Work instruction =>
Transcribe the records below in full; pictures stay out of the copy.
*** Exercise data Section Begins ***
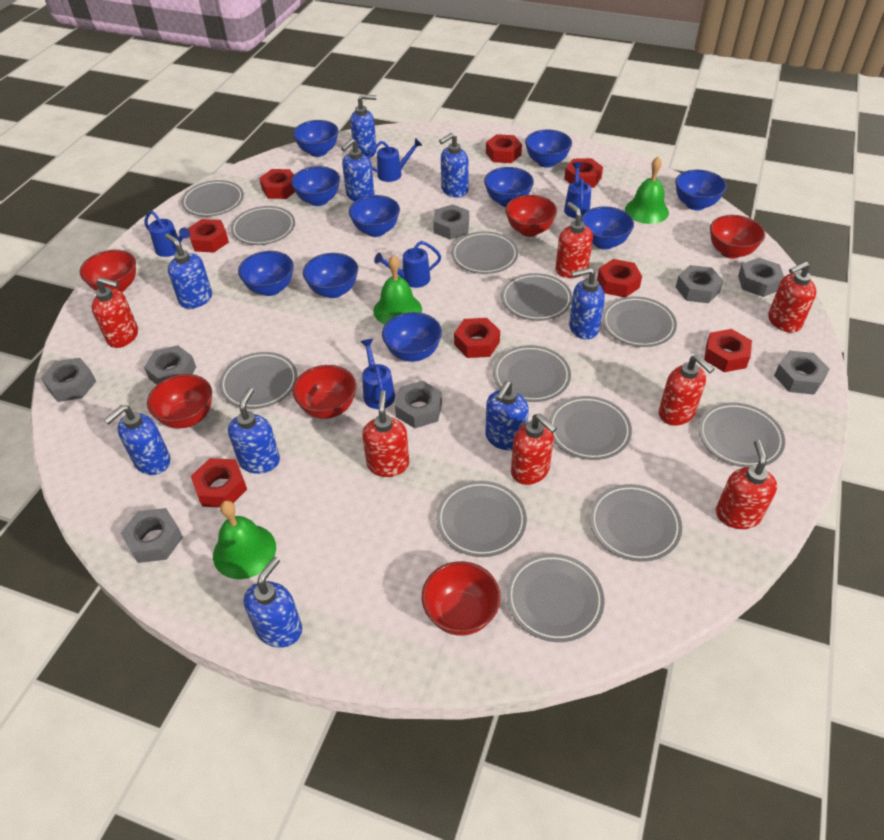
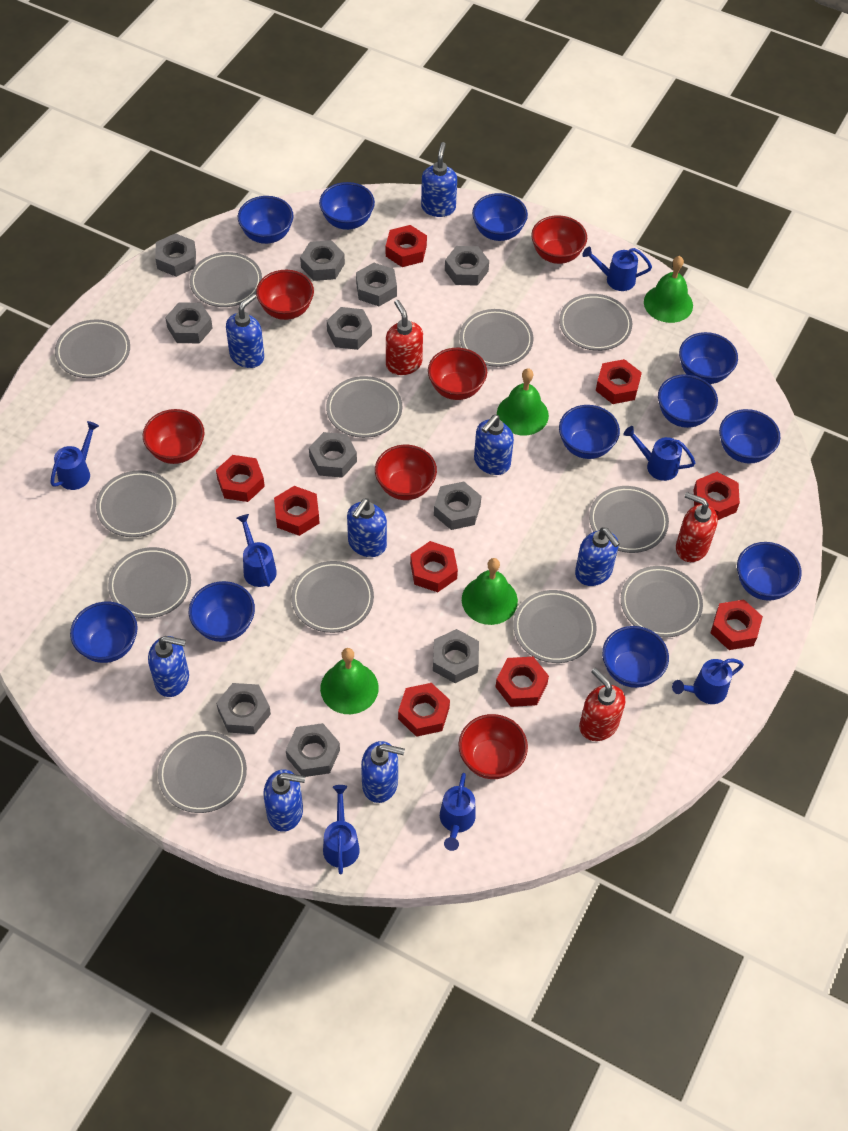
blue bowl: 10 -> 11
blue soap dispenser: 9 -> 8
blue watering can: 5 -> 7
green bell: 3 -> 4
grey nut: 8 -> 11
red nut: 8 -> 9
red soap dispenser: 7 -> 3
*** Exercise data Section Ends ***
Answer box =>
blue bowl: 10 -> 11
blue soap dispenser: 9 -> 8
blue watering can: 5 -> 7
green bell: 3 -> 4
grey nut: 8 -> 11
red nut: 8 -> 9
red soap dispenser: 7 -> 3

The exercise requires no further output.